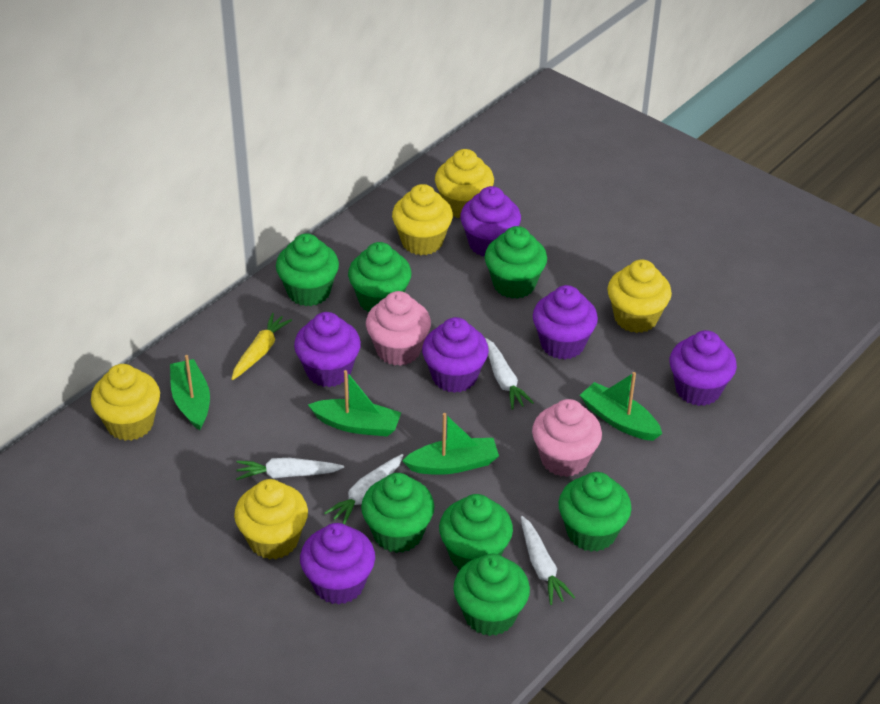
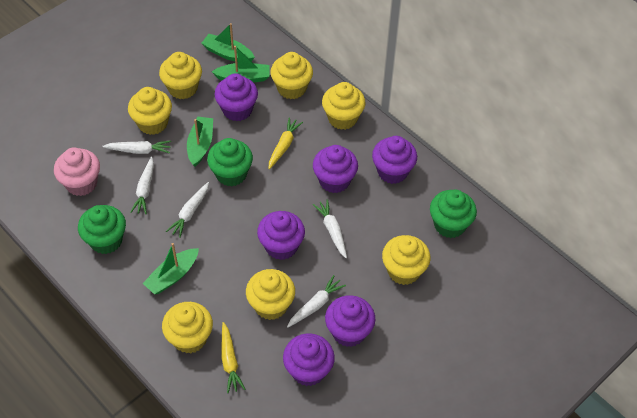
green cupcake: 7 -> 3
pink cupcake: 2 -> 1
white carrot: 4 -> 5
yellow carrot: 1 -> 2
yellow cupcake: 5 -> 7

————————

WHAT THE TASK ASKS
Set the records down again exactly, and omit any picture in them.

RESPONSE BELOW
green cupcake: 7 -> 3
pink cupcake: 2 -> 1
white carrot: 4 -> 5
yellow carrot: 1 -> 2
yellow cupcake: 5 -> 7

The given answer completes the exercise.